Copies of all lines containing the string "fish" are needed from the data below.

* Collection entries:
------------------------------------

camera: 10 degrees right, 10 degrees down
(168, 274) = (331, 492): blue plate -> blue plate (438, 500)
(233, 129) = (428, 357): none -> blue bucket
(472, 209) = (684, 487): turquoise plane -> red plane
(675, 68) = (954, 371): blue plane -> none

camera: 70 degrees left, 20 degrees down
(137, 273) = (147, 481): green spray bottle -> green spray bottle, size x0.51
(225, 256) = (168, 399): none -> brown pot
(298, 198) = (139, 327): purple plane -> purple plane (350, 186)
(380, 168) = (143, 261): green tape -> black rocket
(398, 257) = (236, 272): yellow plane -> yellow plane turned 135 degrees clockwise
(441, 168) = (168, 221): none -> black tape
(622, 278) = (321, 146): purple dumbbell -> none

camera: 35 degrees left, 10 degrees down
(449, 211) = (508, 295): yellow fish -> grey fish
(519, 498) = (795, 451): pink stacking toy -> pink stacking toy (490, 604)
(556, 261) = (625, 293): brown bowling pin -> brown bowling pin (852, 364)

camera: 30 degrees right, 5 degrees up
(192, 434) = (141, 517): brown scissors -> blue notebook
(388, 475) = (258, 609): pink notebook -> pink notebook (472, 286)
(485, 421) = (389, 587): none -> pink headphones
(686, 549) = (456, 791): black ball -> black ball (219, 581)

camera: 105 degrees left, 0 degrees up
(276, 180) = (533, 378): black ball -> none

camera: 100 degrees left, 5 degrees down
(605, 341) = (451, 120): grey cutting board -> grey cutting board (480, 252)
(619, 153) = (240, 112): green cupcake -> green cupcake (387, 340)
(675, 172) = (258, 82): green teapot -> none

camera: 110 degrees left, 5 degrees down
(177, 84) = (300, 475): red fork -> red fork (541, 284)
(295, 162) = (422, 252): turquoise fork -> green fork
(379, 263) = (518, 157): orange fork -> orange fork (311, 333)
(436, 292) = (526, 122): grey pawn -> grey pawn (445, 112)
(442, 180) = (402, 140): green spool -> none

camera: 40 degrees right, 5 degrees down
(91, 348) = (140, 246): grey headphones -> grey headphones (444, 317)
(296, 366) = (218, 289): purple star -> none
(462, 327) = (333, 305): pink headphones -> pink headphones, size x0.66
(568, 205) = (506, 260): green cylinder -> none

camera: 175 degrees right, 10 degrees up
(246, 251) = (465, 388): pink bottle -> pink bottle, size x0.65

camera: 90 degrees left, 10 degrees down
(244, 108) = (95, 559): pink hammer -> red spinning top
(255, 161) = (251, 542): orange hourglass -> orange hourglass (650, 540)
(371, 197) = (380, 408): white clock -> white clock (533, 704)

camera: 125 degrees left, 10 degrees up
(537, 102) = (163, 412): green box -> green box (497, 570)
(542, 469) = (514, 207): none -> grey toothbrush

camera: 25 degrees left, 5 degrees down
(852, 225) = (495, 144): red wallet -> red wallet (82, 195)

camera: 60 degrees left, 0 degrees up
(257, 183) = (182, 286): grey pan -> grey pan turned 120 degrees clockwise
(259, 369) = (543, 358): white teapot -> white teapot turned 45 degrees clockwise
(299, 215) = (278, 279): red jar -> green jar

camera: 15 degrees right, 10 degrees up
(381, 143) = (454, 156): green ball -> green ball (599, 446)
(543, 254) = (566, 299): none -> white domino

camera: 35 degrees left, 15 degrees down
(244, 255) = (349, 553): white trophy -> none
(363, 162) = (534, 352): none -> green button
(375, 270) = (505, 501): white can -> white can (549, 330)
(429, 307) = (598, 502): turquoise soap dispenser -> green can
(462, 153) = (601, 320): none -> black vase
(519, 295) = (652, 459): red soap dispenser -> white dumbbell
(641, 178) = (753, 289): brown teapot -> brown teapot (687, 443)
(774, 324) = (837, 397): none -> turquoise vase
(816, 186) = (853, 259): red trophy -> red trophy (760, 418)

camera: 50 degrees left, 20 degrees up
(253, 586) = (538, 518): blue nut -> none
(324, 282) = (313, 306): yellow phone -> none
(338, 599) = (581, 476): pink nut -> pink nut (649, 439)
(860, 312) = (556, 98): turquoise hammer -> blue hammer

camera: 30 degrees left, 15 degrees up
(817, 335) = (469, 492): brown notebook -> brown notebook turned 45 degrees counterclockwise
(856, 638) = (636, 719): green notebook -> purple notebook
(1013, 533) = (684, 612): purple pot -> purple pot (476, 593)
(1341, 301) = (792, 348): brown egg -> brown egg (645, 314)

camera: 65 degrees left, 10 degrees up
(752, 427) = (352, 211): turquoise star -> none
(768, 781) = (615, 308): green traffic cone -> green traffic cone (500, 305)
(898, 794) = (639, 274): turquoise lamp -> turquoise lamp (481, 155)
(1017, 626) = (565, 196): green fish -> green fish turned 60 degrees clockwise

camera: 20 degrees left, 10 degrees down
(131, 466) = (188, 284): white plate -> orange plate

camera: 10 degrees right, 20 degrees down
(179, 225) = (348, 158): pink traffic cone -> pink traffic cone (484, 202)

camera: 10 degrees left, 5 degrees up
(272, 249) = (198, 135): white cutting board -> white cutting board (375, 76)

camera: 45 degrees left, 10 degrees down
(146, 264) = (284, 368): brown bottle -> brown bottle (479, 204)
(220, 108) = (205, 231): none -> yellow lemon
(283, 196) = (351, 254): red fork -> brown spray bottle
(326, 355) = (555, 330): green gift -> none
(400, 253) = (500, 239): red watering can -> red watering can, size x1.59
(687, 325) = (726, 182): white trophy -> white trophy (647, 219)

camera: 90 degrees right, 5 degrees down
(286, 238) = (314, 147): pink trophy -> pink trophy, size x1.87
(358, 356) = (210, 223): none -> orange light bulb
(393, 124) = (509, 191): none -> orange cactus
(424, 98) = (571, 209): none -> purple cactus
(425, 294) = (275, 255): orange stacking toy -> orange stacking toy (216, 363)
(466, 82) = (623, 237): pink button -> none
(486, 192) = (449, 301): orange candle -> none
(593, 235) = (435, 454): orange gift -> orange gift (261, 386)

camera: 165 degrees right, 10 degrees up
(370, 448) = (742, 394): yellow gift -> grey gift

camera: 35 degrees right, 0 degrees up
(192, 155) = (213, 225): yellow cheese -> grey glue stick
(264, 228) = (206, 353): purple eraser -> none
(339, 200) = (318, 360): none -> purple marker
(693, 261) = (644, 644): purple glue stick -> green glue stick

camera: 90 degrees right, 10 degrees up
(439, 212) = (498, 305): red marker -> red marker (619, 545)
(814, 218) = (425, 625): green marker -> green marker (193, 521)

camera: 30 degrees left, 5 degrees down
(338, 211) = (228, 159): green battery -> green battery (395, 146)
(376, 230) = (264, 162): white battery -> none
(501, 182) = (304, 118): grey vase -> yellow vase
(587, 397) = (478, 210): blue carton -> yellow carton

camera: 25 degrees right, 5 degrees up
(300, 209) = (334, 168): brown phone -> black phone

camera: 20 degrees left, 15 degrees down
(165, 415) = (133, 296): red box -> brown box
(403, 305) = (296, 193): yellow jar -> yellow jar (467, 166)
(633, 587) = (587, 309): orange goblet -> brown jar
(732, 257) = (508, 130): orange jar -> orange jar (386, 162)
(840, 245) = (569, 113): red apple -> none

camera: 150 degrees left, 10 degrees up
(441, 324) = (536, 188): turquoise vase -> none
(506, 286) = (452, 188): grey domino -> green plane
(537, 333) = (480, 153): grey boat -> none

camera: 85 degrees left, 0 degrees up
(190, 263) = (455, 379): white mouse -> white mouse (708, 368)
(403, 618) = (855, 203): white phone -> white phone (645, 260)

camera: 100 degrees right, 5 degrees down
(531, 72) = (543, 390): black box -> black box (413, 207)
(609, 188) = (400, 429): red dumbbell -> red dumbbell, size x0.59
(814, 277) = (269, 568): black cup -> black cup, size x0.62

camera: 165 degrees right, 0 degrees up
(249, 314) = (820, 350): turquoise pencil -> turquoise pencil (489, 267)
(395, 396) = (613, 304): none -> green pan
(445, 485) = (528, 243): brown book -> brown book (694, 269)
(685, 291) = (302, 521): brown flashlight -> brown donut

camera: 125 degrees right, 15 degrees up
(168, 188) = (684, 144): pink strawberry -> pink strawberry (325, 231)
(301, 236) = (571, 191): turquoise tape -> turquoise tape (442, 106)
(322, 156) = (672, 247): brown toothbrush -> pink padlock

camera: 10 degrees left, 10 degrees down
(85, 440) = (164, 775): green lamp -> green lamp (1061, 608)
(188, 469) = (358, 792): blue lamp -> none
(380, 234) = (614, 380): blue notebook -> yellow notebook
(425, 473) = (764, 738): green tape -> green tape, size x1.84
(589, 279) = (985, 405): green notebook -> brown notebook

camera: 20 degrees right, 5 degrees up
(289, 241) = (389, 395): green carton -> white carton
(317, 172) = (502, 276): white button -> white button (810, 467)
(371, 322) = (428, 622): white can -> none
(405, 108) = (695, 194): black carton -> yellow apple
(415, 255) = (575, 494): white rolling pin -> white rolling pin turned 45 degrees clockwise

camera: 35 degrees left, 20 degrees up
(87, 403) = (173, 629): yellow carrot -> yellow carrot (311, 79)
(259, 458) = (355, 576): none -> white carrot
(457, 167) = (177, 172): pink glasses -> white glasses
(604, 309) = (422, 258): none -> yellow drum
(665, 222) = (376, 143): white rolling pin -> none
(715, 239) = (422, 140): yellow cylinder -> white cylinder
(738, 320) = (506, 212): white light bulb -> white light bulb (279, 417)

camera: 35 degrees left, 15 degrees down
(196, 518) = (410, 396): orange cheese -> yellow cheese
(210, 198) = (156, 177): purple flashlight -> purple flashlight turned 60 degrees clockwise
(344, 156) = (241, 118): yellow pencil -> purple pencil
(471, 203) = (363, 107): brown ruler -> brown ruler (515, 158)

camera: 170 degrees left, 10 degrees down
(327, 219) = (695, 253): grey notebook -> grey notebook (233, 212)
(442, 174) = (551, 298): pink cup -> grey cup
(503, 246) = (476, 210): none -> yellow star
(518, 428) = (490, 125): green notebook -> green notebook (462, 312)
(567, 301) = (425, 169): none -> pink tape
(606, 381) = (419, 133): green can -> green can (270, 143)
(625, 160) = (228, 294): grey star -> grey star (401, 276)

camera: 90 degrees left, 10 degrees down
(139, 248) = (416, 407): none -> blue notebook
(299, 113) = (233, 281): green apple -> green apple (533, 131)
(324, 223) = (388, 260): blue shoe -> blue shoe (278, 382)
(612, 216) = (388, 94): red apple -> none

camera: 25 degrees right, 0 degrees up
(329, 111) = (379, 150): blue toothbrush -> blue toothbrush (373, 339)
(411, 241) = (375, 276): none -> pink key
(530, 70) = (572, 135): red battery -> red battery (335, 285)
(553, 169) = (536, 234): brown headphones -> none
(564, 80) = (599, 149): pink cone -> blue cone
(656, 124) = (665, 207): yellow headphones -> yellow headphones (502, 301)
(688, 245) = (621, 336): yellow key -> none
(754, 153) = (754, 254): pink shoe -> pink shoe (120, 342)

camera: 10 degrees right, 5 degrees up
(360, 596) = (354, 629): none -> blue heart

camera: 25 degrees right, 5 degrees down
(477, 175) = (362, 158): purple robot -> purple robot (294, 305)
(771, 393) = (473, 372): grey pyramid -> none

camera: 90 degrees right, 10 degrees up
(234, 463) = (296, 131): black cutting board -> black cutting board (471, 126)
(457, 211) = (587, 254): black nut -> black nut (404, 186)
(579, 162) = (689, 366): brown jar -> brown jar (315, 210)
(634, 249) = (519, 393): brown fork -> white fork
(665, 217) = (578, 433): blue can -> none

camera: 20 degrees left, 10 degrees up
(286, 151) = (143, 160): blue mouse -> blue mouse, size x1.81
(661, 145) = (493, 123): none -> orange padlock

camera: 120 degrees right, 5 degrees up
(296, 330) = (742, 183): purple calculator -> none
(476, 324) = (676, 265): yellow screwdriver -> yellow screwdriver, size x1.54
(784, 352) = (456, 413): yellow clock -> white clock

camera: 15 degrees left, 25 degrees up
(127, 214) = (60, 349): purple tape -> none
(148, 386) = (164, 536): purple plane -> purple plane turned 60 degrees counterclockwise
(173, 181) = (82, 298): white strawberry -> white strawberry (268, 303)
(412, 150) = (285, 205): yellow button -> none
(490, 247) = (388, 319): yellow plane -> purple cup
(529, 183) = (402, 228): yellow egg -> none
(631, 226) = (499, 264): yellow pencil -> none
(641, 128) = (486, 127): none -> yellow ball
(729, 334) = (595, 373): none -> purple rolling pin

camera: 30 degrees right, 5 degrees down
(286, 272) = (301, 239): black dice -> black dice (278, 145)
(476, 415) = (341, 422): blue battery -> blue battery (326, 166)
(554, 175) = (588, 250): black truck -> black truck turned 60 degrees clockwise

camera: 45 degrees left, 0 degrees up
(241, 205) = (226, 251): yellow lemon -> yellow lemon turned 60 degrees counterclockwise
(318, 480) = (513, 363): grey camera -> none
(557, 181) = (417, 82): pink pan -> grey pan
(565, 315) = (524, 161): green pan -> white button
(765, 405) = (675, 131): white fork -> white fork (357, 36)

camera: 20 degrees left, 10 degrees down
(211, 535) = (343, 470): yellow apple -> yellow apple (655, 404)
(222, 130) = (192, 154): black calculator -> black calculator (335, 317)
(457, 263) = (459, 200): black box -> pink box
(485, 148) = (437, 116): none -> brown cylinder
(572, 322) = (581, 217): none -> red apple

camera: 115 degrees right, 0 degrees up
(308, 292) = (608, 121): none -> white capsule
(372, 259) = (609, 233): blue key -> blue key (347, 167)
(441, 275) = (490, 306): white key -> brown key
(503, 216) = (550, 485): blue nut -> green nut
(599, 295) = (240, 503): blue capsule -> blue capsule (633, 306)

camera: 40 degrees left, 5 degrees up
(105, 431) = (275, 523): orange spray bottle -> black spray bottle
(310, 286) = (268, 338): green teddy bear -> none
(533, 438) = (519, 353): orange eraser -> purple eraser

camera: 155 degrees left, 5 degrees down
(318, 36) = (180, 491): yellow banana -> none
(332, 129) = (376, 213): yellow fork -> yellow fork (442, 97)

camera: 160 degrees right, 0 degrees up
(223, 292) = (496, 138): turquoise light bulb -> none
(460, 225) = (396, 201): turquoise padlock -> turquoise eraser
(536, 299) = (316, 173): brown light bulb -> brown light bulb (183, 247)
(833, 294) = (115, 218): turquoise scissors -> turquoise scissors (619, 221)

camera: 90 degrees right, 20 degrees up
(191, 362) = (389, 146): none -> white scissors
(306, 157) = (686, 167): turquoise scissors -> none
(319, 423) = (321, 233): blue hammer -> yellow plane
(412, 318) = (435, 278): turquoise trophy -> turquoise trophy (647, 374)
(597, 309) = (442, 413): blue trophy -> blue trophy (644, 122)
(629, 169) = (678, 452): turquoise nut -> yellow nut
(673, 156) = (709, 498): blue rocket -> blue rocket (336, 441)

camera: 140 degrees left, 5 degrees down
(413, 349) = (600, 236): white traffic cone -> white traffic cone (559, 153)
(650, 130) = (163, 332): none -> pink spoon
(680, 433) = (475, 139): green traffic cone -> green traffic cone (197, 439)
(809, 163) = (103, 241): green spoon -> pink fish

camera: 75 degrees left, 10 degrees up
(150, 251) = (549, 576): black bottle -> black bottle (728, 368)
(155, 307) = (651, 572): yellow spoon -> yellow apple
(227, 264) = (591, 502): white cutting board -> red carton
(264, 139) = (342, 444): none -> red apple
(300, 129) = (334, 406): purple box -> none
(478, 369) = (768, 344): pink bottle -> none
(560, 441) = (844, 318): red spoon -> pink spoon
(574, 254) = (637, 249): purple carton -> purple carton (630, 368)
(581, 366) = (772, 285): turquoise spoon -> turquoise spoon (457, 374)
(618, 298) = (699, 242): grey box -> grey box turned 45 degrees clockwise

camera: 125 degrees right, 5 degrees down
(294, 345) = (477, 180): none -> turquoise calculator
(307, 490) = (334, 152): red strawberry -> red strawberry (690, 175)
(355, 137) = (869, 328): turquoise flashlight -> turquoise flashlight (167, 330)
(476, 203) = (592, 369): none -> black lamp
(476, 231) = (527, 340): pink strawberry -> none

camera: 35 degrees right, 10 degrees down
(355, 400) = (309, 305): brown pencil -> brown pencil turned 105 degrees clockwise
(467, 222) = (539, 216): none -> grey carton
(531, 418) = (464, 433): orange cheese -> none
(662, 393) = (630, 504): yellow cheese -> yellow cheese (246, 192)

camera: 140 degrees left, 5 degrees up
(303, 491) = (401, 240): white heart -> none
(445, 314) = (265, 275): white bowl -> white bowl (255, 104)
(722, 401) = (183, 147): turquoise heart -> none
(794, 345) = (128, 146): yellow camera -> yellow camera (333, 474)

------------------------------------

* Solved exercise:
(449, 211) = (508, 295): yellow fish -> grey fish
(1017, 626) = (565, 196): green fish -> green fish turned 60 degrees clockwise
(809, 163) = (103, 241): green spoon -> pink fish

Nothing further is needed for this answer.